**Supplied information:**
────
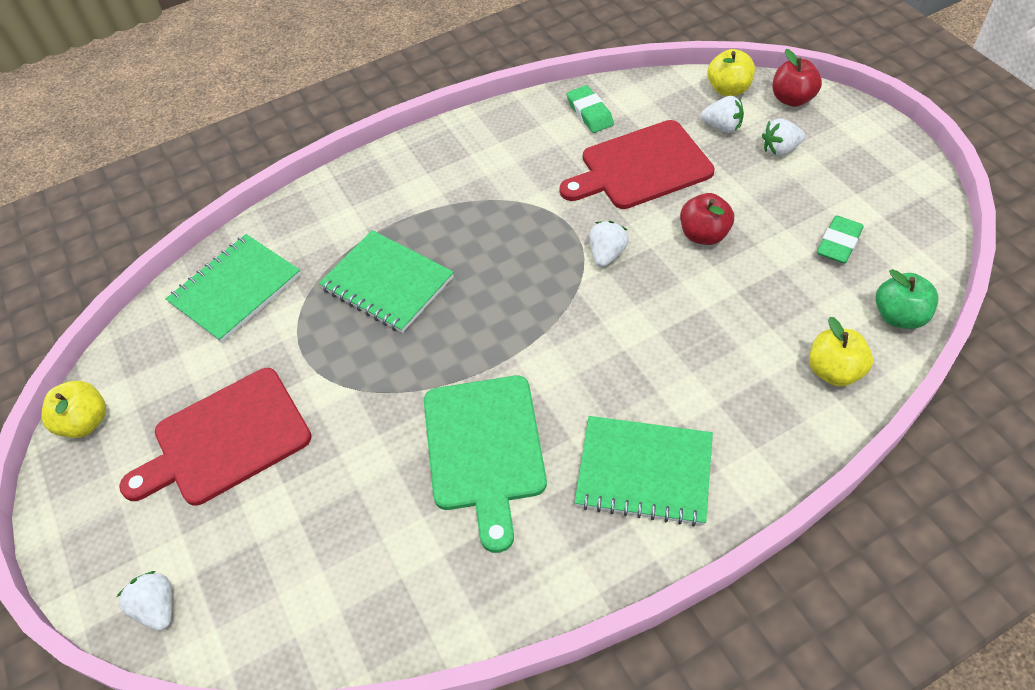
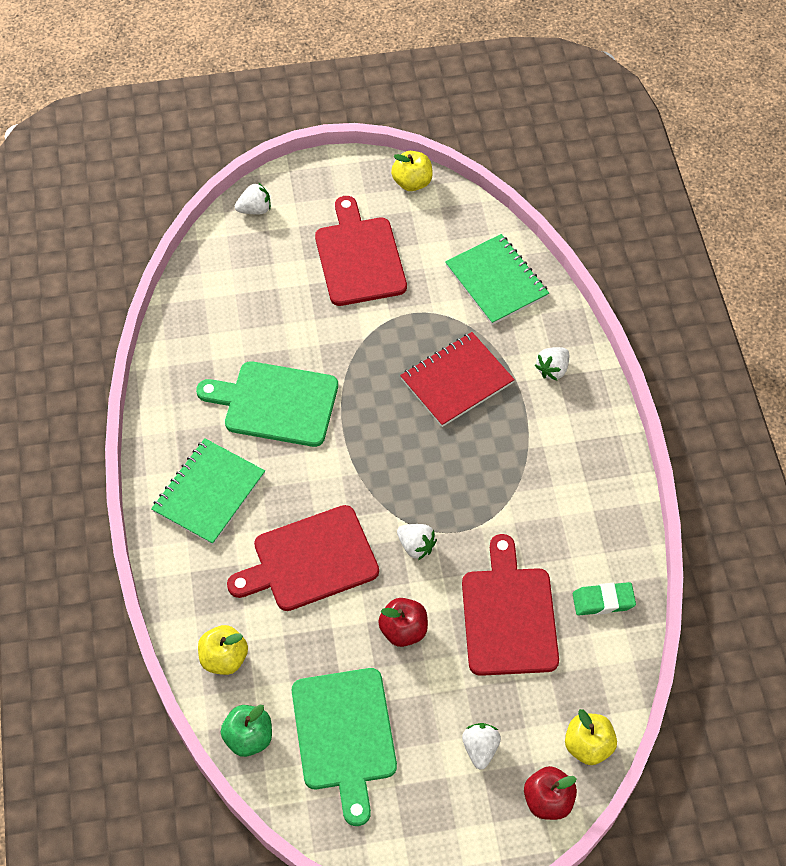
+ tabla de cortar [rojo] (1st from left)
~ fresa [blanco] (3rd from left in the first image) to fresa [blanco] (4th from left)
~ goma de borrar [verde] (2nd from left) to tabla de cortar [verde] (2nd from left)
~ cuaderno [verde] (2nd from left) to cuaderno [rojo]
────
**Aim of the exercise:**
Without the pictures, write out the whole listing above exactly as it appears.

**Result:**
+ tabla de cortar [rojo] (1st from left)
~ fresa [blanco] (3rd from left in the first image) to fresa [blanco] (4th from left)
~ goma de borrar [verde] (2nd from left) to tabla de cortar [verde] (2nd from left)
~ cuaderno [verde] (2nd from left) to cuaderno [rojo]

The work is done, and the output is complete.